## How to complete this task
Reproduce, word for word, all of the records; the pictures stay out.

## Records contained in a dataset
● ● ● ● ●

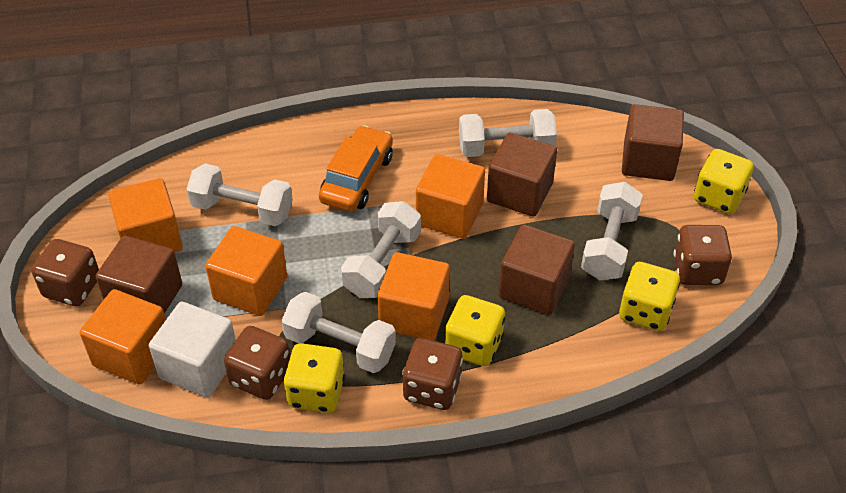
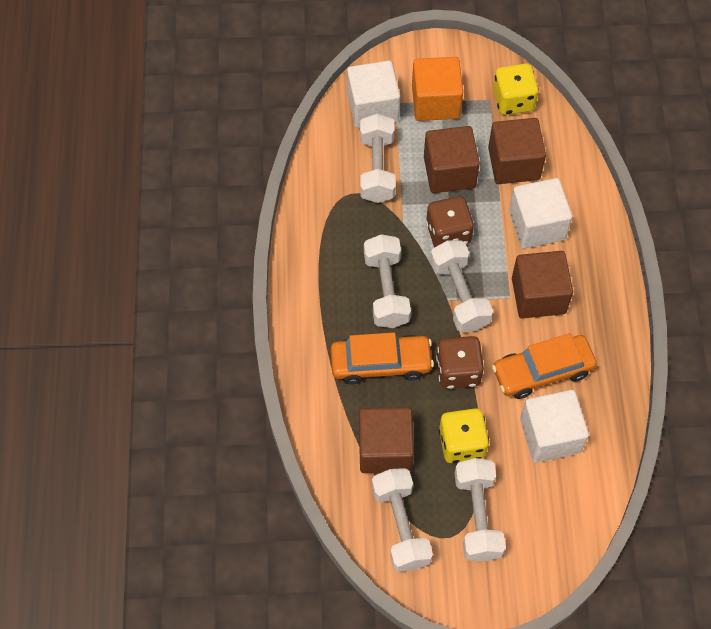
brown dice: 4 -> 2
orange car: 1 -> 2
orange cube: 5 -> 1
white cube: 1 -> 3
yellow dice: 4 -> 2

● ● ● ● ●

## Answer to the exercise
brown dice: 4 -> 2
orange car: 1 -> 2
orange cube: 5 -> 1
white cube: 1 -> 3
yellow dice: 4 -> 2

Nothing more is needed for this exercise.